*INPUT ROWS*:
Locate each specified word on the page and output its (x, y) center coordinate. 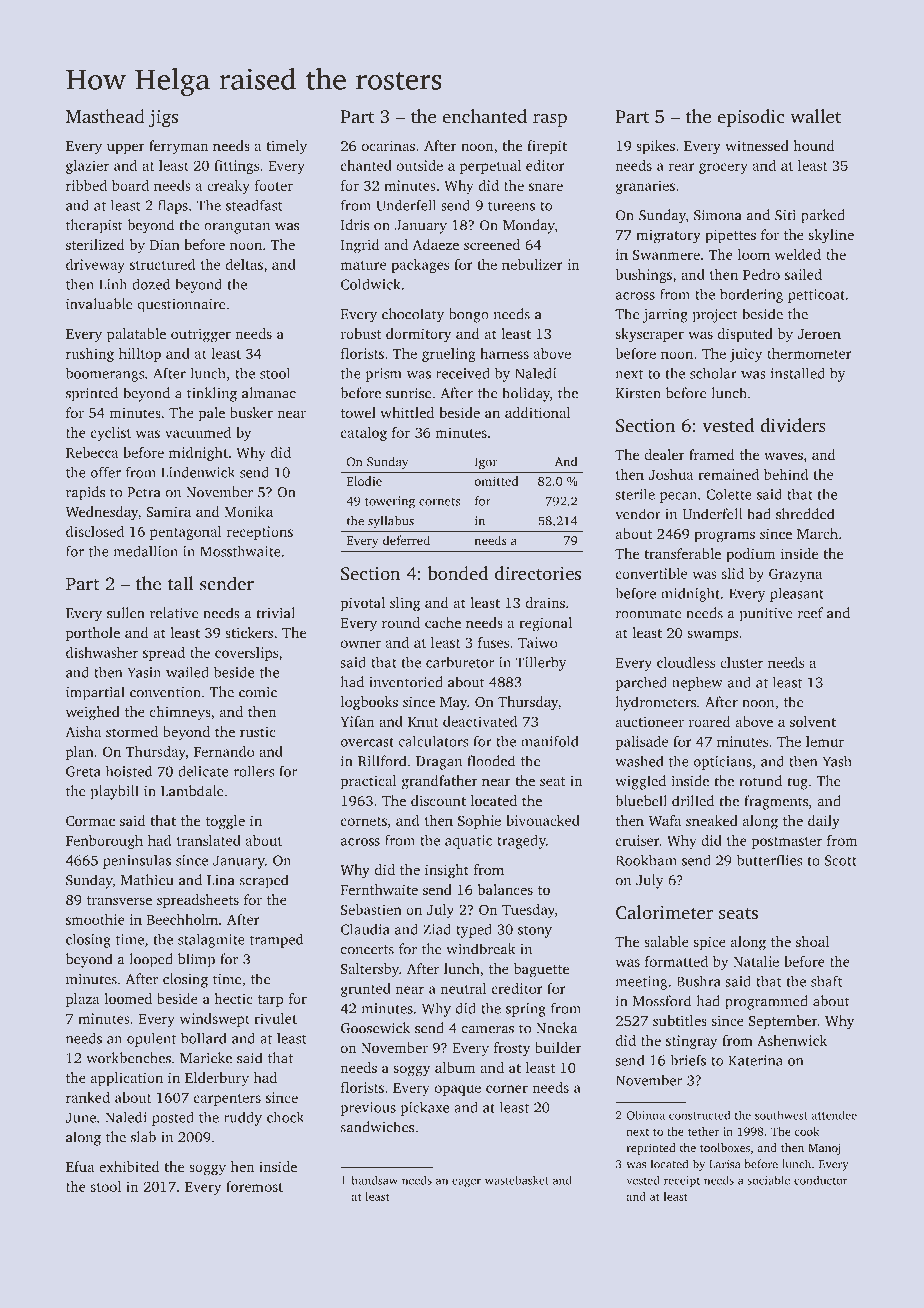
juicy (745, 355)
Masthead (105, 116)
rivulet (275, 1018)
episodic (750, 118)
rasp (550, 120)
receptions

*EXERCISE AIM*: Express each line of the entries above as a Markdown table with the columns "No." and "Text", numbering the rows and skipping blank lines. Leave the pictures out.

*COMPLETE ANSWER*:
| No. | Text |
|---|---|
| 1 | Locate each specified word on the page and output its (x, y) center coordinate.  |
| 2 | juicy (745, 355) |
| 3 | Masthead (105, 116) |
| 4 | rivulet (275, 1018) |
| 5 | episodic (750, 118) |
| 6 | rasp (550, 120) |
| 7 | receptions |